- **TASK TO CARRY OUT**:
Every line in the listing below from the one with "R9: 68k (VDD, n4) -> 68k (GND, n4)" through the one with "TP1: test point (VDD) -> test point (n1)" is to be reproduced exactly, both ends included; leave out the rest.

START THE DATA

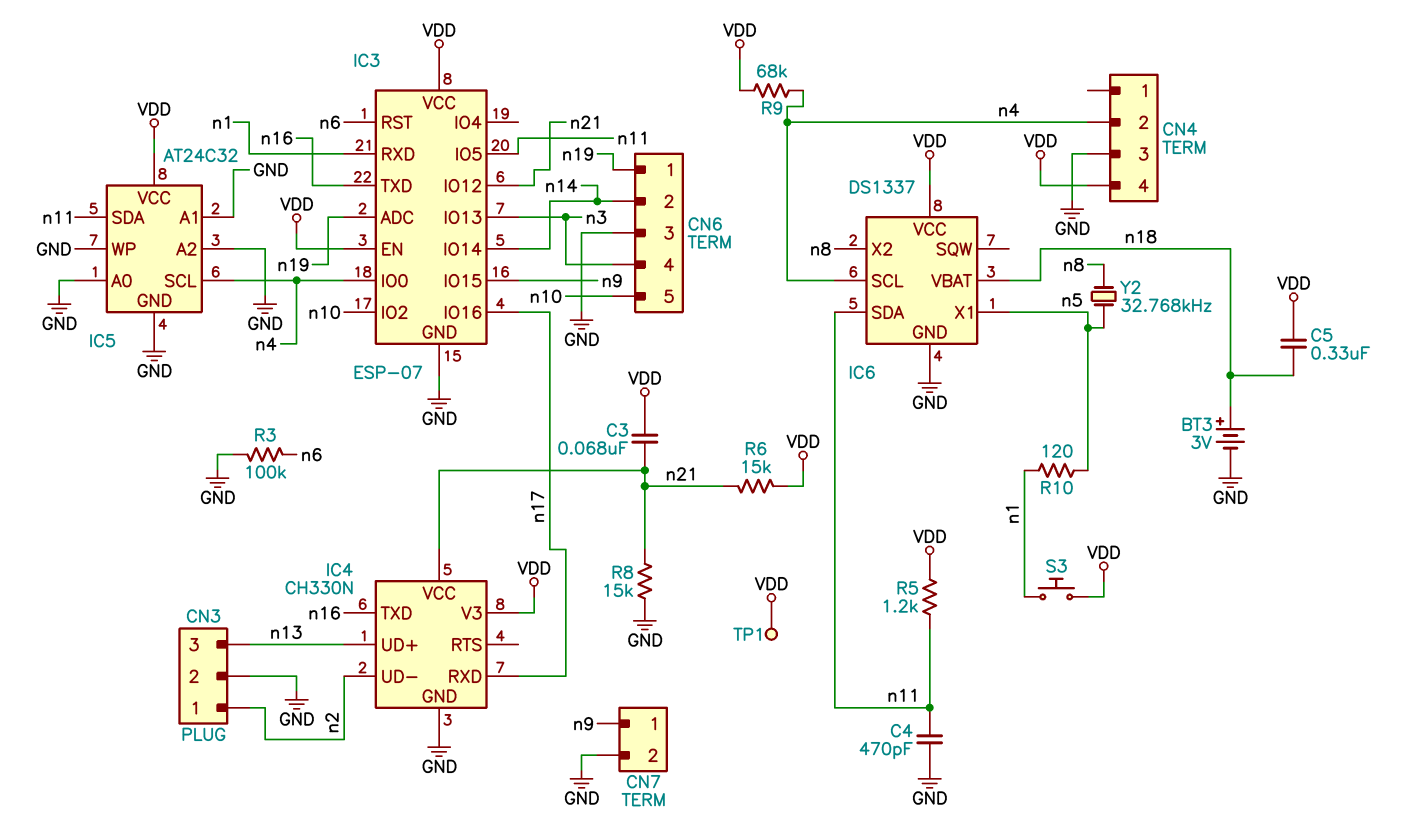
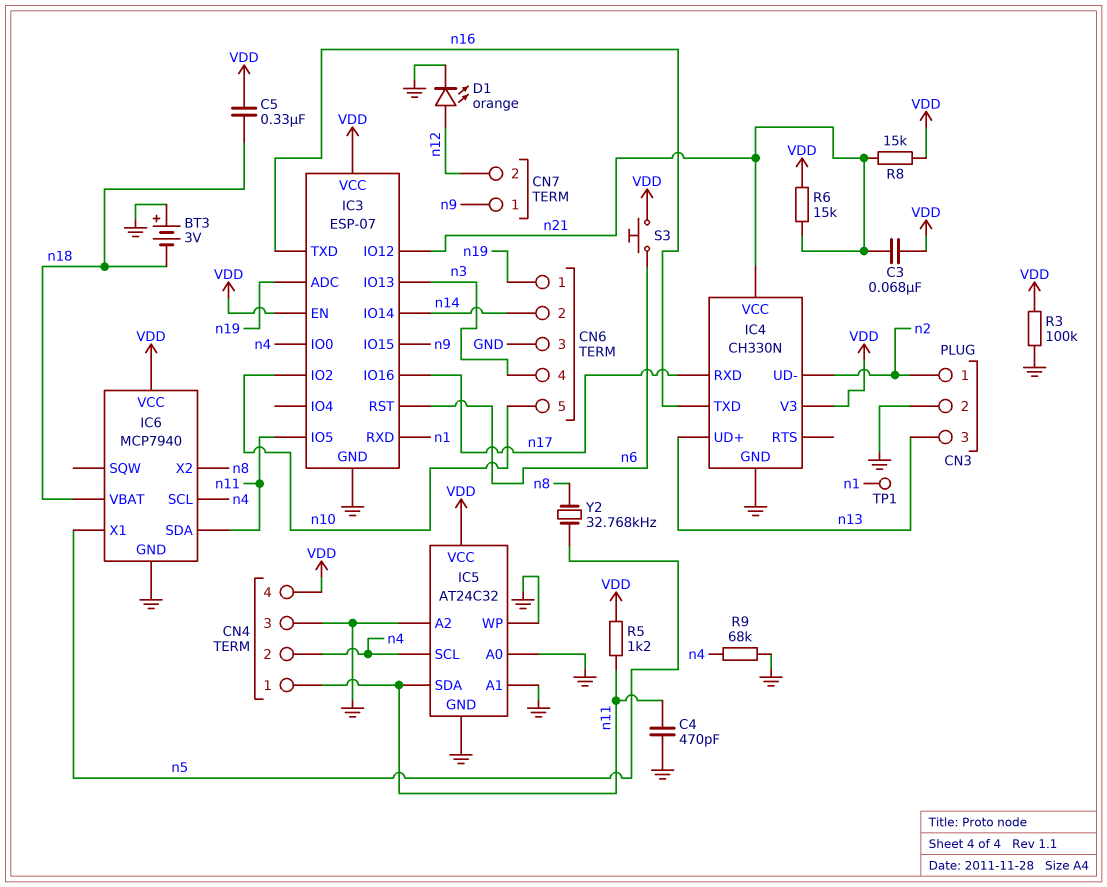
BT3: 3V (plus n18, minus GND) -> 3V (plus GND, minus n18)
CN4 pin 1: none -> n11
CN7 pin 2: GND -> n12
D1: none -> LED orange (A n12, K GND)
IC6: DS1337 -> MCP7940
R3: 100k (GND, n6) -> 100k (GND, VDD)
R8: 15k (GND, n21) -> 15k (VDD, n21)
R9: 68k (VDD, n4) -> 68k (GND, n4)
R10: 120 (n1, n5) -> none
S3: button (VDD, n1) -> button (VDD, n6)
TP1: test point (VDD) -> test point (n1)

END THE DATA
START THE DATA

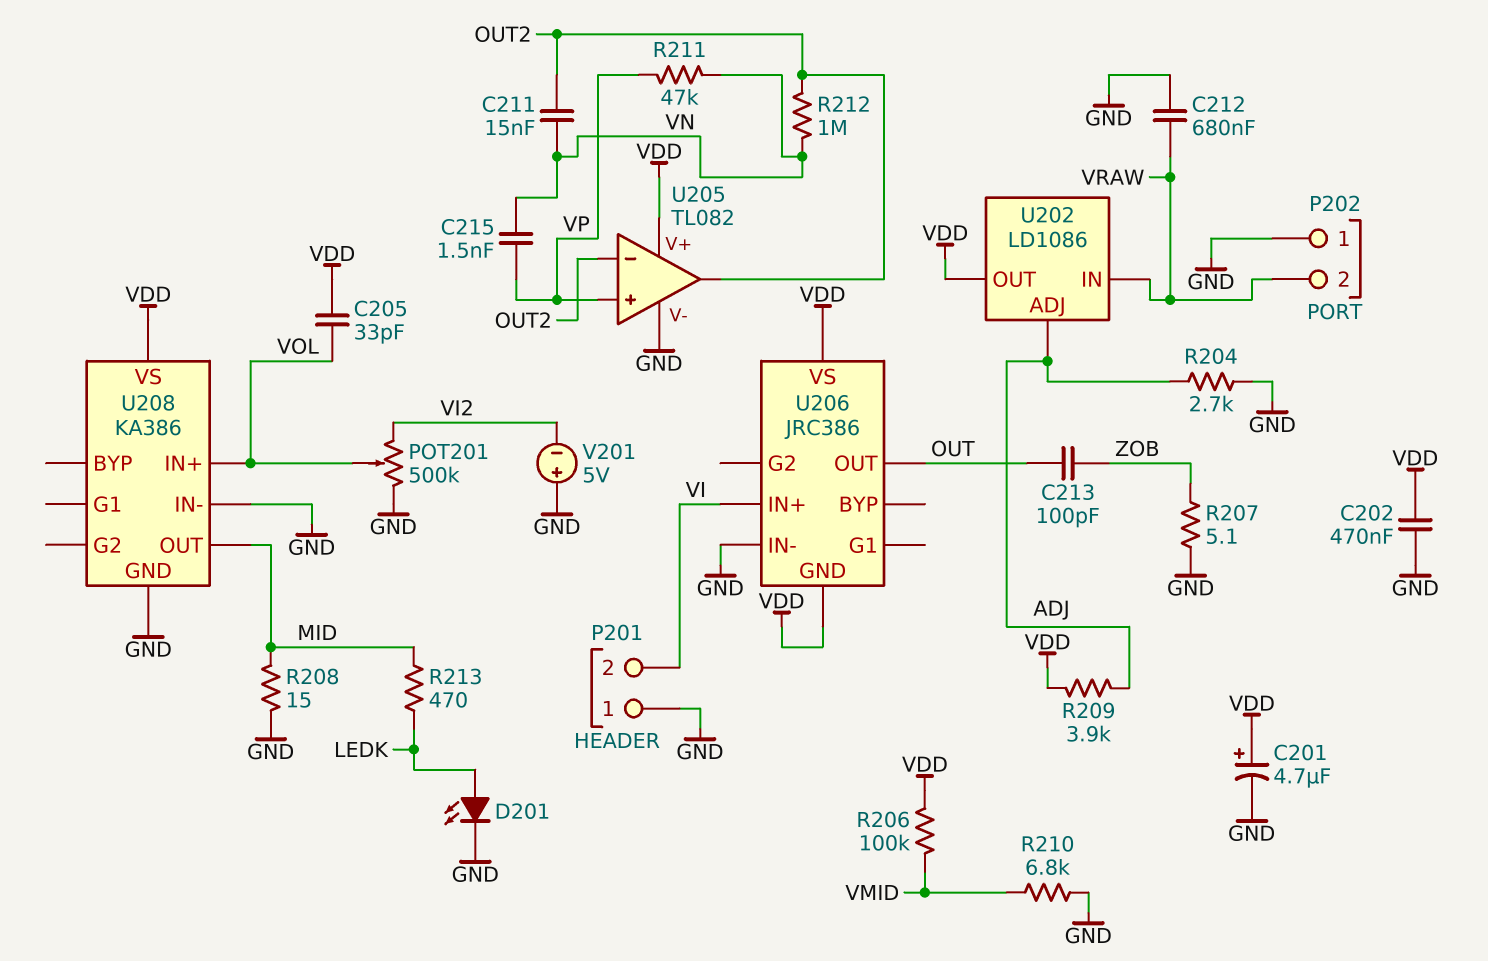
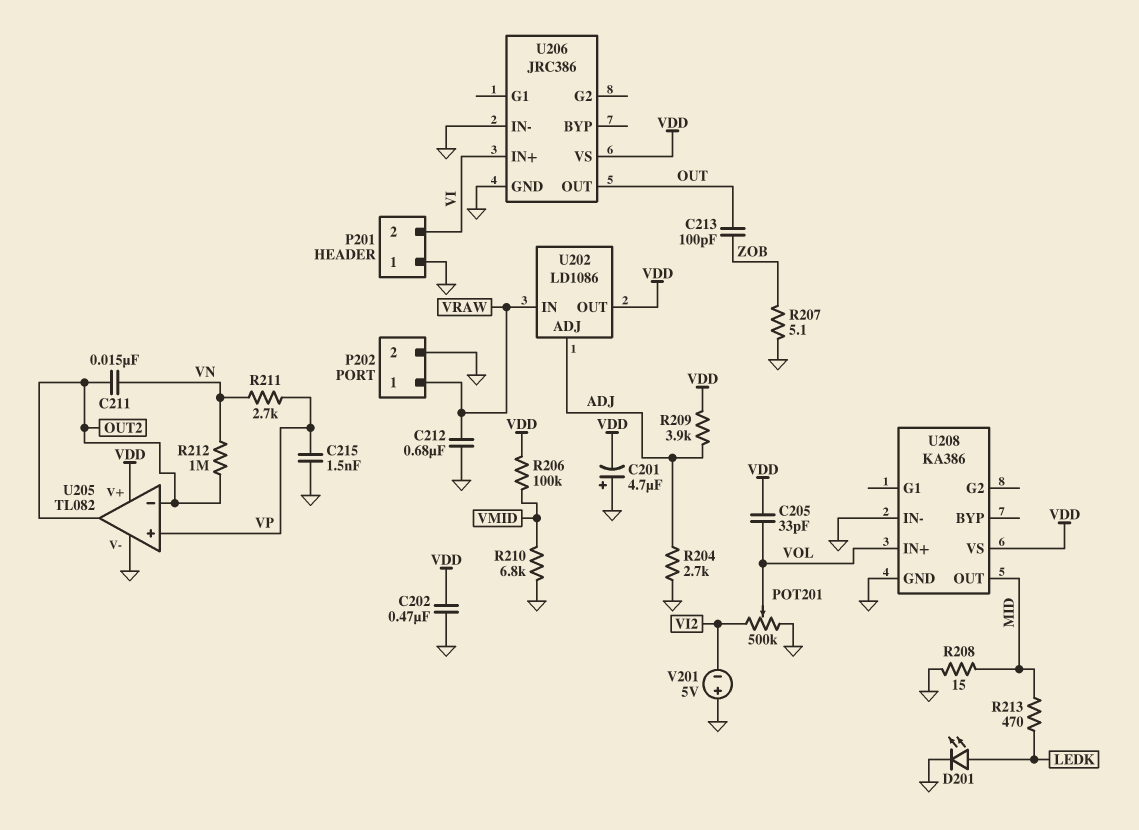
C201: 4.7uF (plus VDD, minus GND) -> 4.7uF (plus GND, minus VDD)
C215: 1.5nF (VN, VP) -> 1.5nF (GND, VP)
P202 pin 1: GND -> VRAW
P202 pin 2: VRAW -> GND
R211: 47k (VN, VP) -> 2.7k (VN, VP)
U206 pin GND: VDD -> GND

END THE DATA
START THE DATA

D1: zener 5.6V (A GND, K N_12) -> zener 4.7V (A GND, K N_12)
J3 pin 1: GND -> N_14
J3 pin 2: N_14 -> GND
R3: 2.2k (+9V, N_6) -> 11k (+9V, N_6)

END THE DATA

- **OUTPUT FOR THIS TASK**:
R9: 68k (VDD, n4) -> 68k (GND, n4)
R10: 120 (n1, n5) -> none
S3: button (VDD, n1) -> button (VDD, n6)
TP1: test point (VDD) -> test point (n1)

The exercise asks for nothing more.